## WHAT THE TASK ASKS
Your task is to print all of the entries exactly, though the pictures should not be included.

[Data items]
====================

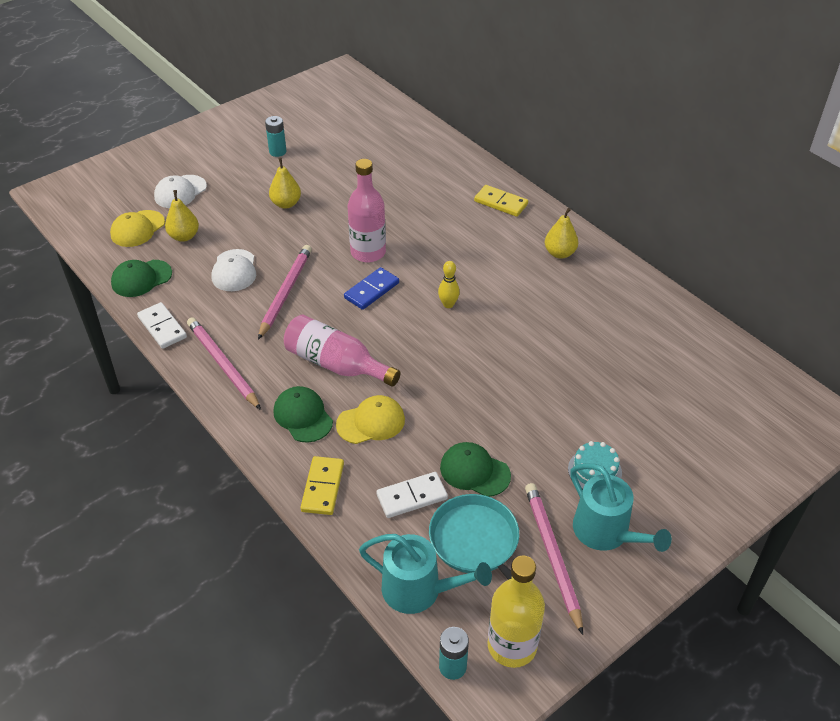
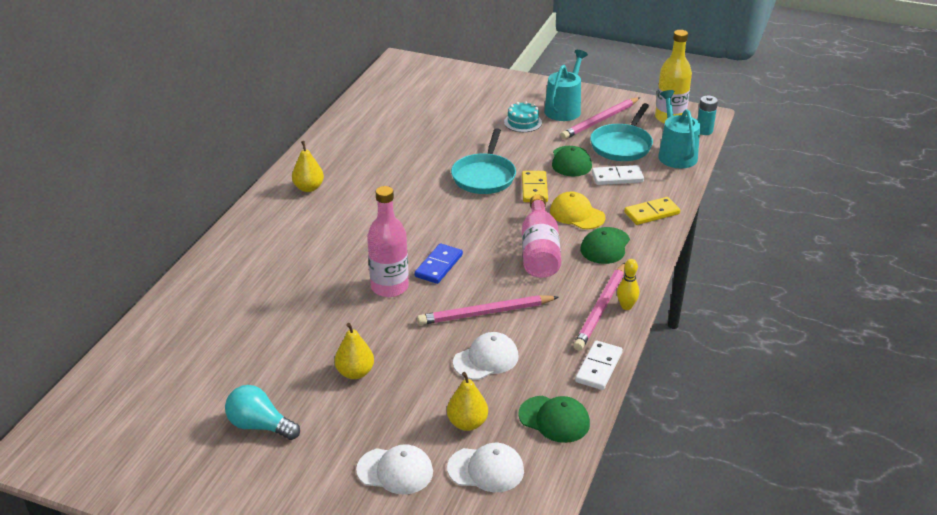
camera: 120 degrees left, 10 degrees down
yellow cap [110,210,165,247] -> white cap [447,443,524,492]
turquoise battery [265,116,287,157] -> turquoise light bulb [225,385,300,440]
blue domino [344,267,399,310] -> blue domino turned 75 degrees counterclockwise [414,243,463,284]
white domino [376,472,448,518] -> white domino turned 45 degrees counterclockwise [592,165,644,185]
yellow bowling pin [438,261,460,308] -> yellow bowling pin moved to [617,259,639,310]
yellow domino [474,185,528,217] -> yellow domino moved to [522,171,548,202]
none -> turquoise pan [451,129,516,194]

====================

## EXERCISE RESULT
camera: 120 degrees left, 10 degrees down
yellow cap [110,210,165,247] -> white cap [447,443,524,492]
turquoise battery [265,116,287,157] -> turquoise light bulb [225,385,300,440]
blue domino [344,267,399,310] -> blue domino turned 75 degrees counterclockwise [414,243,463,284]
white domino [376,472,448,518] -> white domino turned 45 degrees counterclockwise [592,165,644,185]
yellow bowling pin [438,261,460,308] -> yellow bowling pin moved to [617,259,639,310]
yellow domino [474,185,528,217] -> yellow domino moved to [522,171,548,202]
none -> turquoise pan [451,129,516,194]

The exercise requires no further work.